_Task material_.
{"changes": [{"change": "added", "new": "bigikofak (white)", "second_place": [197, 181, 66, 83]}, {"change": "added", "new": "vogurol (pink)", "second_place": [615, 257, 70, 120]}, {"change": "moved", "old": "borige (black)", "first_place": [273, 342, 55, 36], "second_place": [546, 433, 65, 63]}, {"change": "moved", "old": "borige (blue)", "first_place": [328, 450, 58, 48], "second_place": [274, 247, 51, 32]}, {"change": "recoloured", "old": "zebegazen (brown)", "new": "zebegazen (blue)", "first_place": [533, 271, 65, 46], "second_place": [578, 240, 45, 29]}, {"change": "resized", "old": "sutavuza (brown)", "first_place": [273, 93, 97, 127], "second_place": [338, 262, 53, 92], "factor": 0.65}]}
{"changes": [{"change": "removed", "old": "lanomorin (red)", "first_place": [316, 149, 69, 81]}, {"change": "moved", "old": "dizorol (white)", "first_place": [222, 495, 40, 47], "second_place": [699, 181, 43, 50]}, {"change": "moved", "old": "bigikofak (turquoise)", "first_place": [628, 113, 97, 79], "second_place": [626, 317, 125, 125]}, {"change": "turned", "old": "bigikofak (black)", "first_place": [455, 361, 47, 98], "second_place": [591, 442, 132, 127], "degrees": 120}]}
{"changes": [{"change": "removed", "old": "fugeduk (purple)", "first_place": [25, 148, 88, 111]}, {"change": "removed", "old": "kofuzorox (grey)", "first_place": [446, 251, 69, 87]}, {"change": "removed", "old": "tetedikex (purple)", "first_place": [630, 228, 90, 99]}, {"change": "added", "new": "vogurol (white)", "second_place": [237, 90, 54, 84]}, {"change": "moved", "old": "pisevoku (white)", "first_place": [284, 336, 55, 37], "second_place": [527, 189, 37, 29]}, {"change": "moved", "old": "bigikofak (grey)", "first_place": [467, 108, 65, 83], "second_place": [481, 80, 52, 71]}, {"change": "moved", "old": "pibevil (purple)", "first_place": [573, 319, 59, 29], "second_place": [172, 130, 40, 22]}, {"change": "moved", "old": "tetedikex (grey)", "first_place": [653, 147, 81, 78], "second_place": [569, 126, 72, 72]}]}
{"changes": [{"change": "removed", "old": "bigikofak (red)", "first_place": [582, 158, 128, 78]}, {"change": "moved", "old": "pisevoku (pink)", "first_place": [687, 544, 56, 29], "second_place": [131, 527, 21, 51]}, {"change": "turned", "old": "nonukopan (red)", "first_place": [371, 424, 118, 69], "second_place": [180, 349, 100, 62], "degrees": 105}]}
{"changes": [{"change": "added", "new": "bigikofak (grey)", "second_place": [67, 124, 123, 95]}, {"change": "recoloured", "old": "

_Work task_. Restate the listing word for word.

_Solution to this exercise_.
{"changes": [{"change": "added", "new": "bigikofak (white)", "second_place": [197, 181, 66, 83]}, {"change": "added", "new": "vogurol (pink)", "second_place": [615, 257, 70, 120]}, {"change": "moved", "old": "borige (black)", "first_place": [273, 342, 55, 36], "second_place": [546, 433, 65, 63]}, {"change": "moved", "old": "borige (blue)", "first_place": [328, 450, 58, 48], "second_place": [274, 247, 51, 32]}, {"change": "recoloured", "old": "zebegazen (brown)", "new": "zebegazen (blue)", "first_place": [533, 271, 65, 46], "second_place": [578, 240, 45, 29]}, {"change": "resized", "old": "sutavuza (brown)", "first_place": [273, 93, 97, 127], "second_place": [338, 262, 53, 92], "factor": 0.65}]}
{"changes": [{"change": "removed", "old": "lanomorin (red)", "first_place": [316, 149, 69, 81]}, {"change": "moved", "old": "dizorol (white)", "first_place": [222, 495, 40, 47], "second_place": [699, 181, 43, 50]}, {"change": "moved", "old": "bigikofak (turquoise)", "first_place": [628, 113, 97, 79], "second_place": [626, 317, 125, 125]}, {"change": "turned", "old": "bigikofak (black)", "first_place": [455, 361, 47, 98], "second_place": [591, 442, 132, 127], "degrees": 120}]}
{"changes": [{"change": "removed", "old": "fugeduk (purple)", "first_place": [25, 148, 88, 111]}, {"change": "removed", "old": "kofuzorox (grey)", "first_place": [446, 251, 69, 87]}, {"change": "removed", "old": "tetedikex (purple)", "first_place": [630, 228, 90, 99]}, {"change": "added", "new": "vogurol (white)", "second_place": [237, 90, 54, 84]}, {"change": "moved", "old": "pisevoku (white)", "first_place": [284, 336, 55, 37], "second_place": [527, 189, 37, 29]}, {"change": "moved", "old": "bigikofak (grey)", "first_place": [467, 108, 65, 83], "second_place": [481, 80, 52, 71]}, {"change": "moved", "old": "pibevil (purple)", "first_place": [573, 319, 59, 29], "second_place": [172, 130, 40, 22]}, {"change": "moved", "old": "tetedikex (grey)", "first_place": [653, 147, 81, 78], "second_place": [569, 126, 72, 72]}]}
{"changes": [{"change": "removed", "old": "bigikofak (red)", "first_place": [582, 158, 128, 78]}, {"change": "moved", "old": "pisevoku (pink)", "first_place": [687, 544, 56, 29], "second_place": [131, 527, 21, 51]}, {"change": "turned", "old": "nonukopan (red)", "first_place": [371, 424, 118, 69], "second_place": [180, 349, 100, 62], "degrees": 105}]}
{"changes": [{"change": "added", "new": "bigikofak (grey)", "second_place": [67, 124, 123, 95]}, {"change": "recoloured", "old": "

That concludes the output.